▸ **Exercise**: Could you give the listing again exactly, without its pictures?

▸ **Available data**:

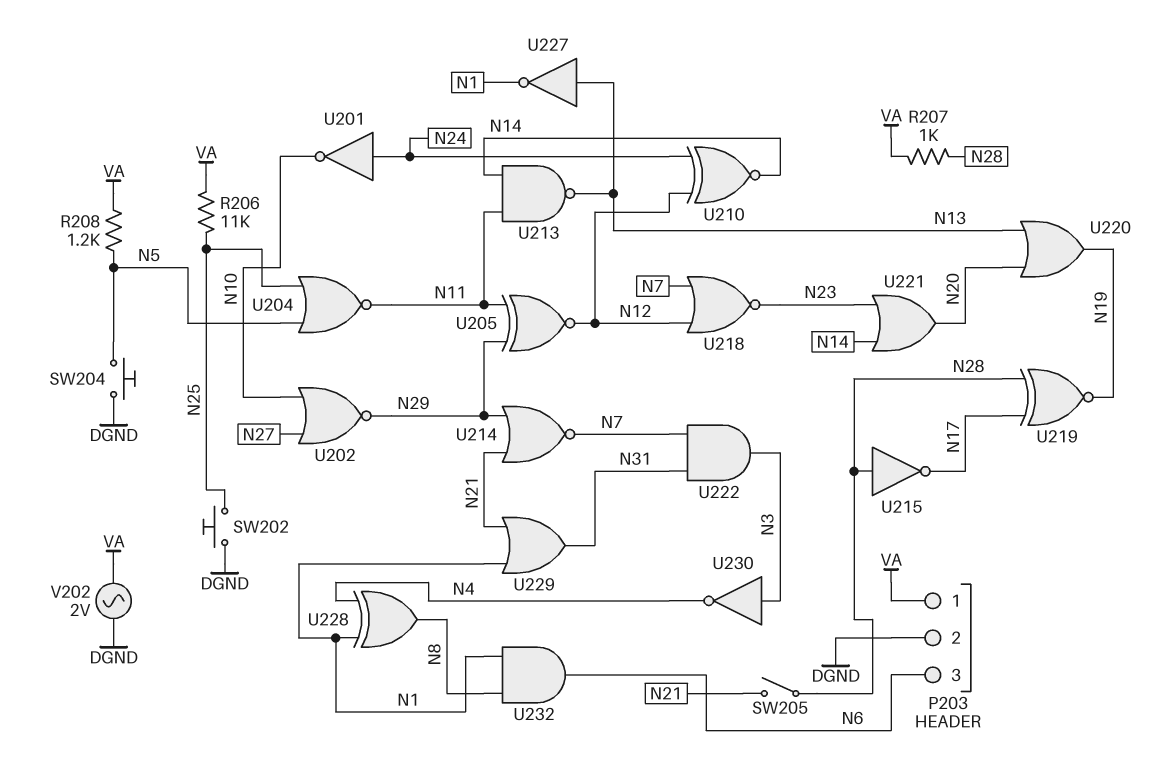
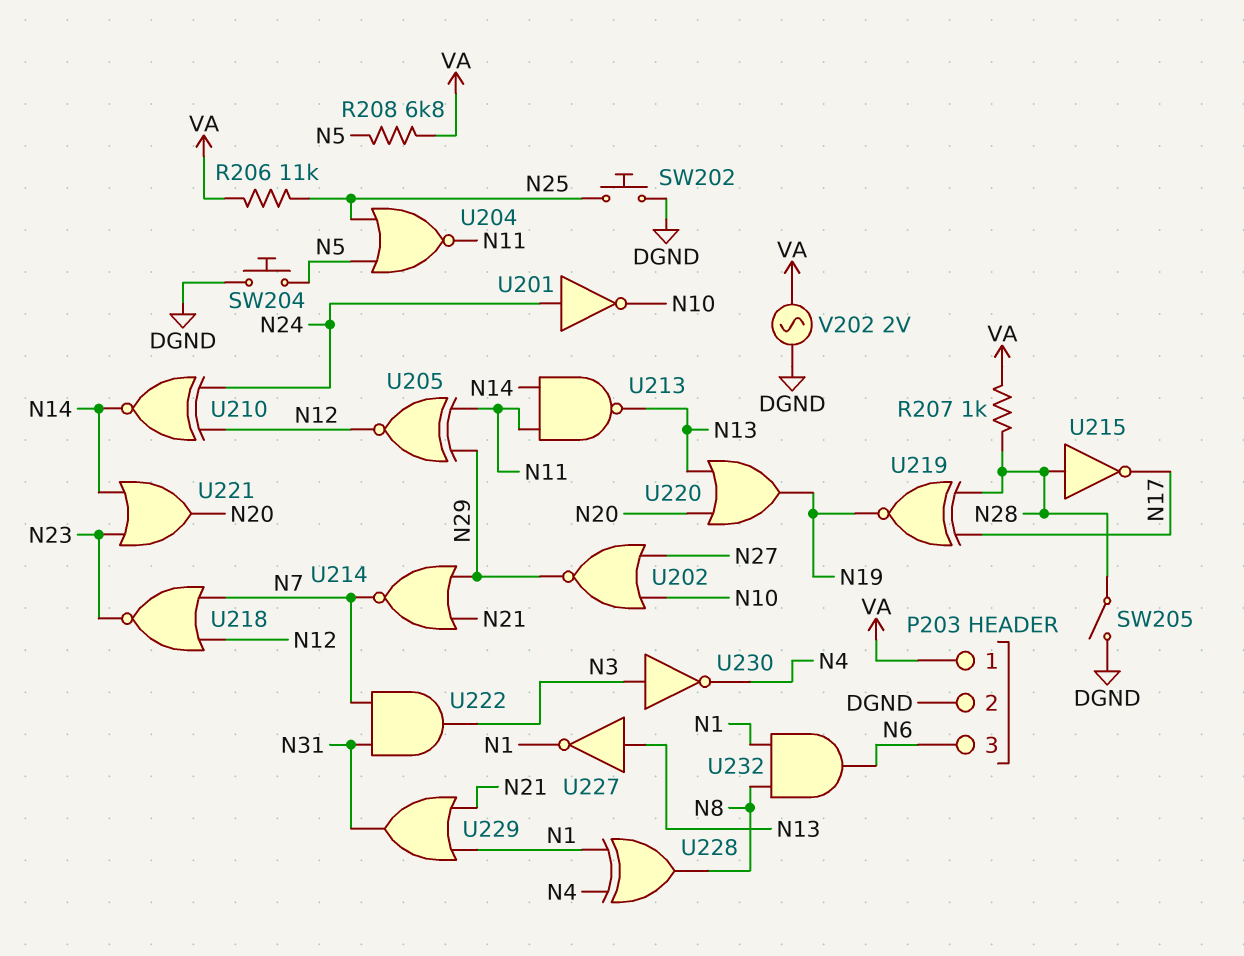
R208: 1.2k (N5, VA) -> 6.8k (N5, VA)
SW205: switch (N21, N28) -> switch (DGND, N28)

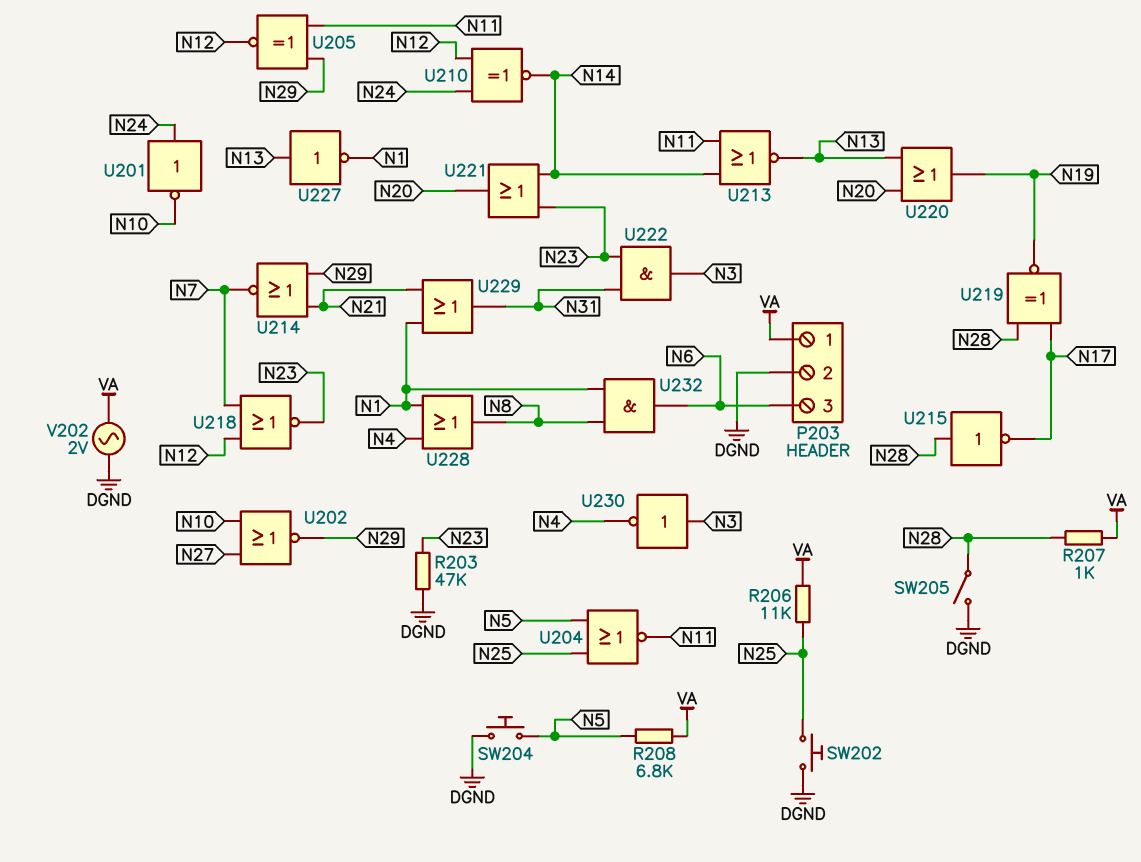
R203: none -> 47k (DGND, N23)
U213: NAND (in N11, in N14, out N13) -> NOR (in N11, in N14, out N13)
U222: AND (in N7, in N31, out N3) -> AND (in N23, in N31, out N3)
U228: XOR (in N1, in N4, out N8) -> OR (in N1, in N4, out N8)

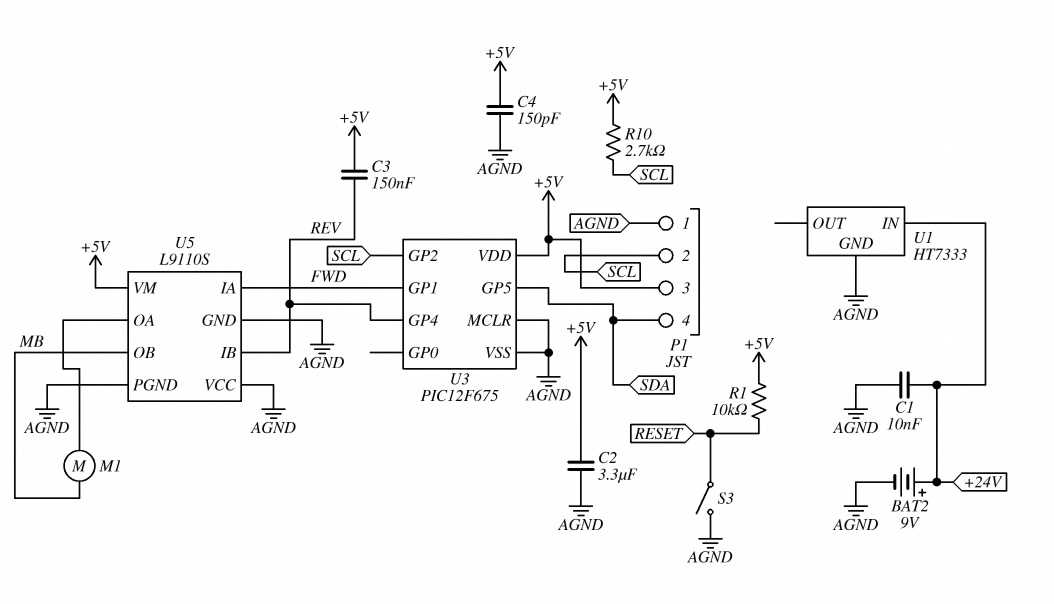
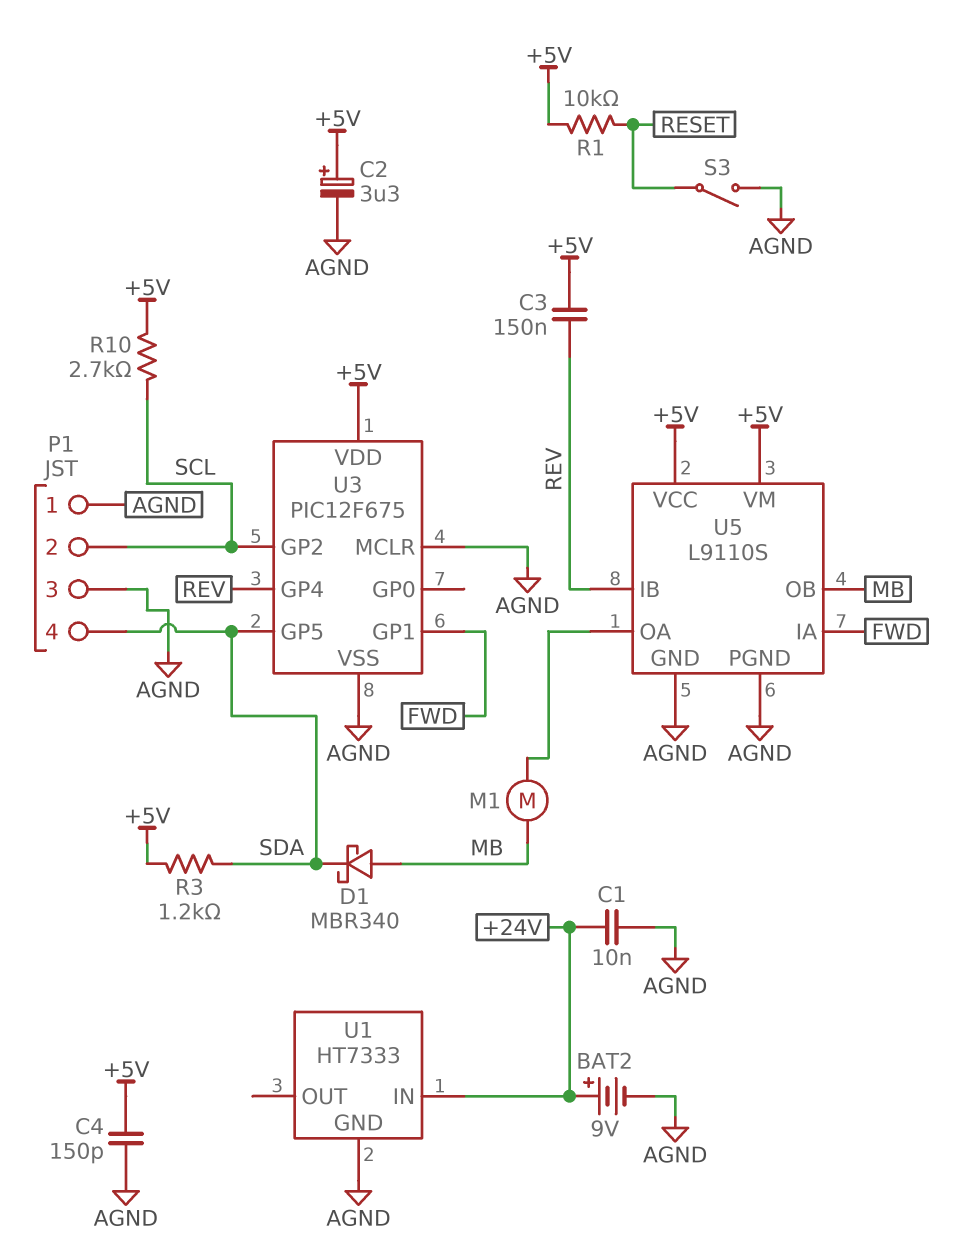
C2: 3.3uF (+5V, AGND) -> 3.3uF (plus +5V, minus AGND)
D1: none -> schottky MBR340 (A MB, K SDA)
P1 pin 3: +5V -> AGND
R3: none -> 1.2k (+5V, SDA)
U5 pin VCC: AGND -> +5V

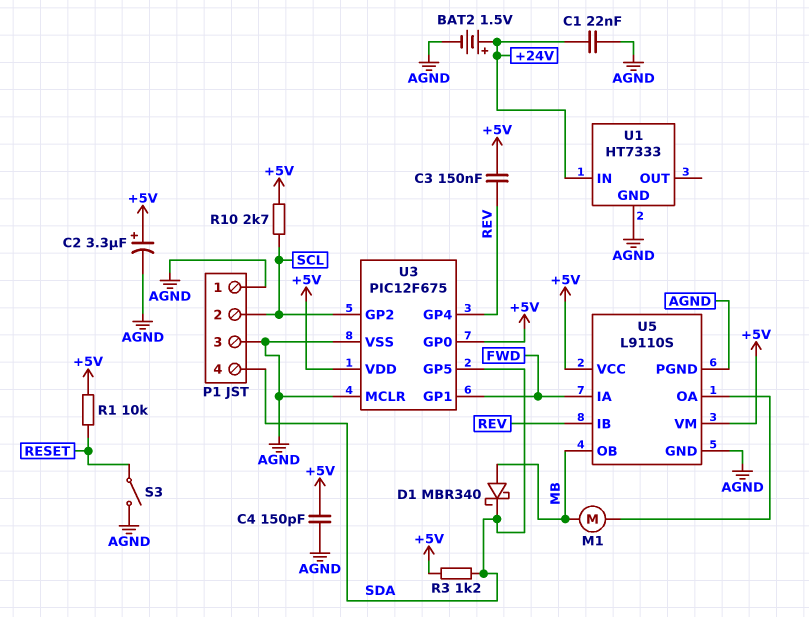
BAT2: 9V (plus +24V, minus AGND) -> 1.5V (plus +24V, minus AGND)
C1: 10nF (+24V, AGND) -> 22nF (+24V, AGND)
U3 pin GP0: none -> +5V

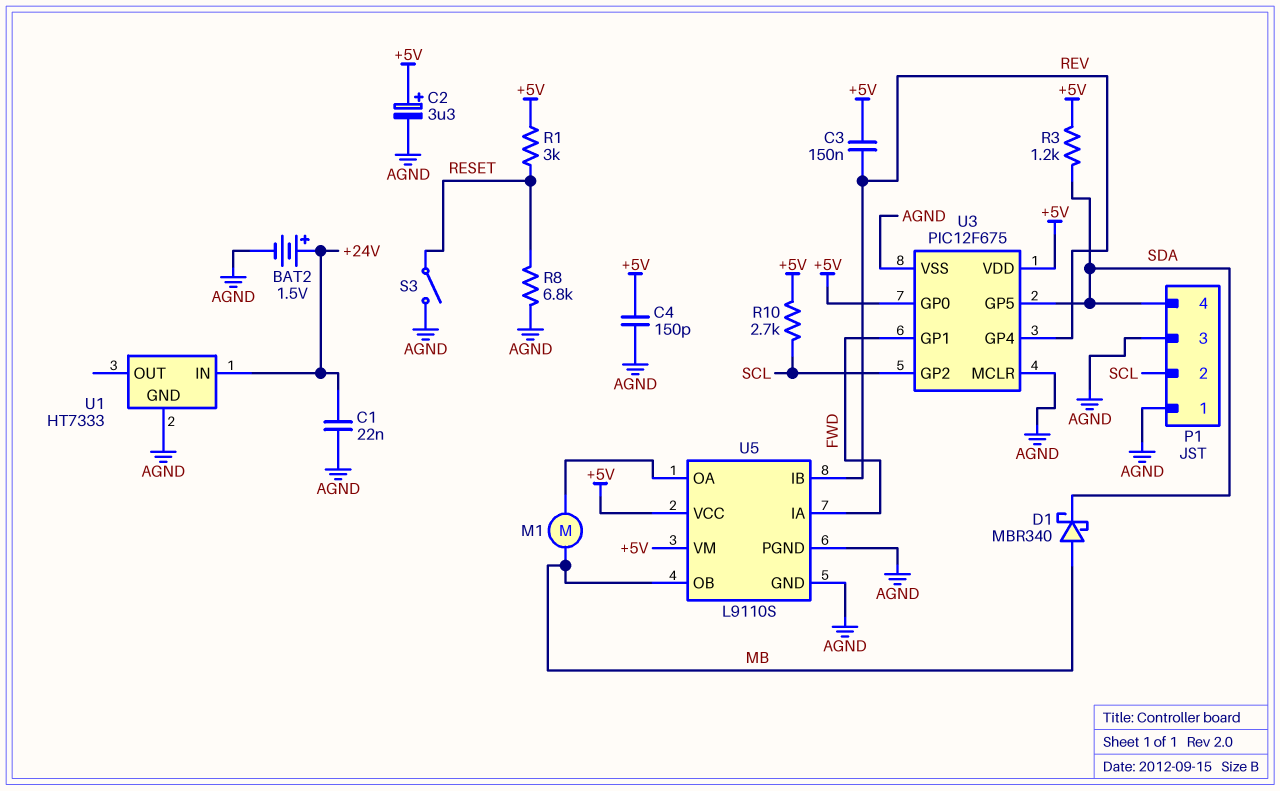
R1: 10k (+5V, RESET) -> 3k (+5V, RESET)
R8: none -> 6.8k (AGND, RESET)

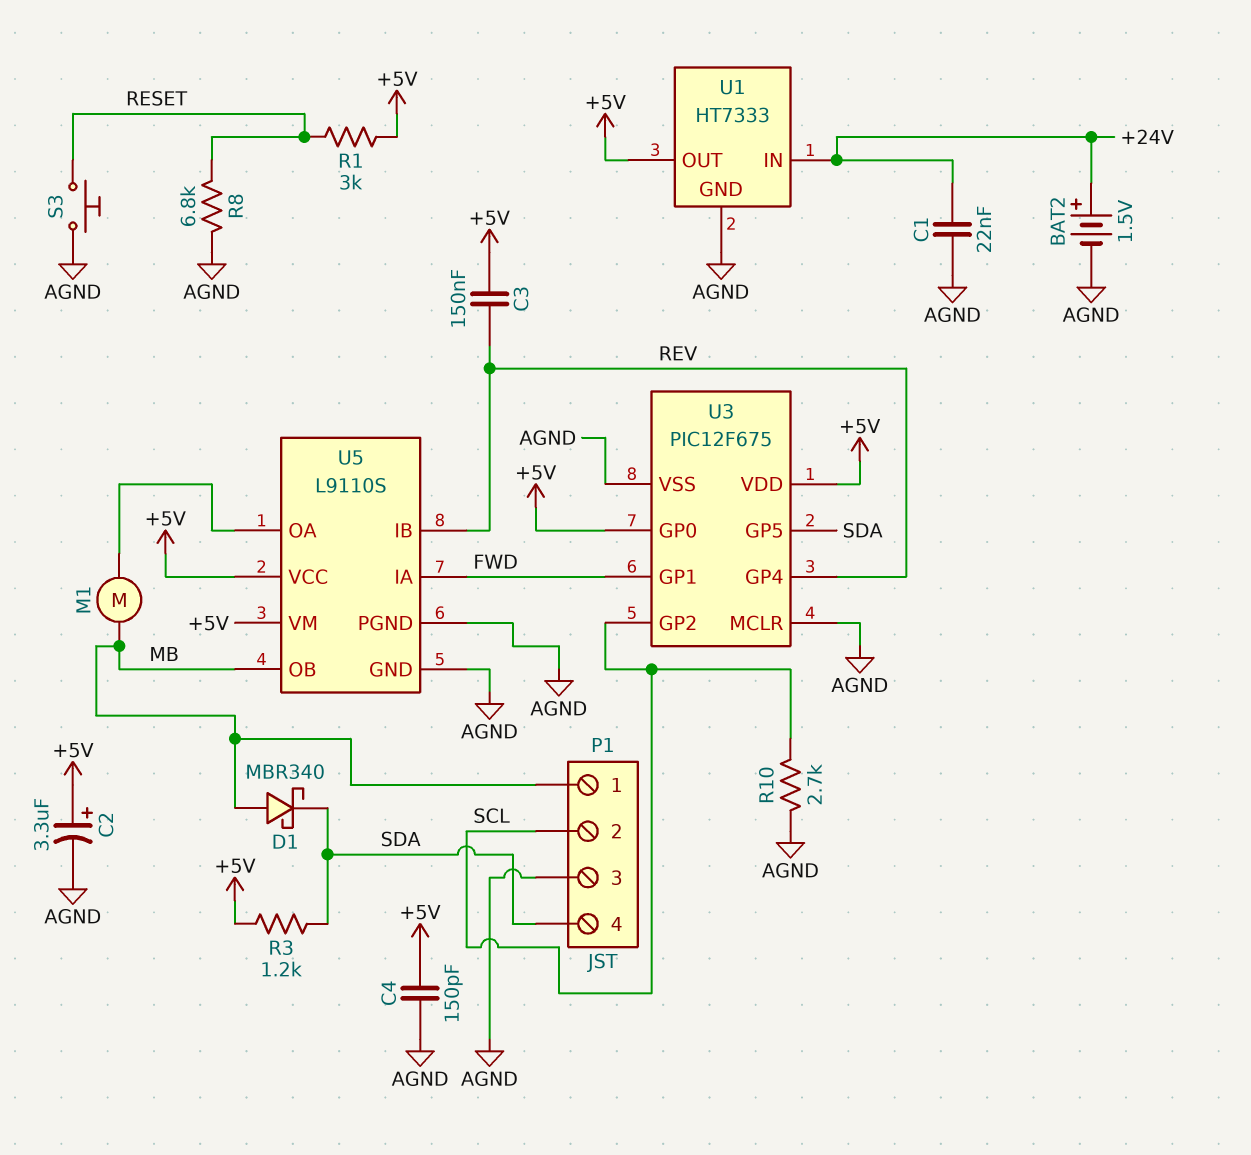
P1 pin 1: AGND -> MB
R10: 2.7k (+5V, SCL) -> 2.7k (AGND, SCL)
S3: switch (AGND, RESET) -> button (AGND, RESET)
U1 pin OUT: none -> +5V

▸ **Answer to the exercise**:
R208: 1.2k (N5, VA) -> 6.8k (N5, VA)
SW205: switch (N21, N28) -> switch (DGND, N28)

R203: none -> 47k (DGND, N23)
U213: NAND (in N11, in N14, out N13) -> NOR (in N11, in N14, out N13)
U222: AND (in N7, in N31, out N3) -> AND (in N23, in N31, out N3)
U228: XOR (in N1, in N4, out N8) -> OR (in N1, in N4, out N8)

C2: 3.3uF (+5V, AGND) -> 3.3uF (plus +5V, minus AGND)
D1: none -> schottky MBR340 (A MB, K SDA)
P1 pin 3: +5V -> AGND
R3: none -> 1.2k (+5V, SDA)
U5 pin VCC: AGND -> +5V

BAT2: 9V (plus +24V, minus AGND) -> 1.5V (plus +24V, minus AGND)
C1: 10nF (+24V, AGND) -> 22nF (+24V, AGND)
U3 pin GP0: none -> +5V

R1: 10k (+5V, RESET) -> 3k (+5V, RESET)
R8: none -> 6.8k (AGND, RESET)

P1 pin 1: AGND -> MB
R10: 2.7k (+5V, SCL) -> 2.7k (AGND, SCL)
S3: switch (AGND, RESET) -> button (AGND, RESET)
U1 pin OUT: none -> +5V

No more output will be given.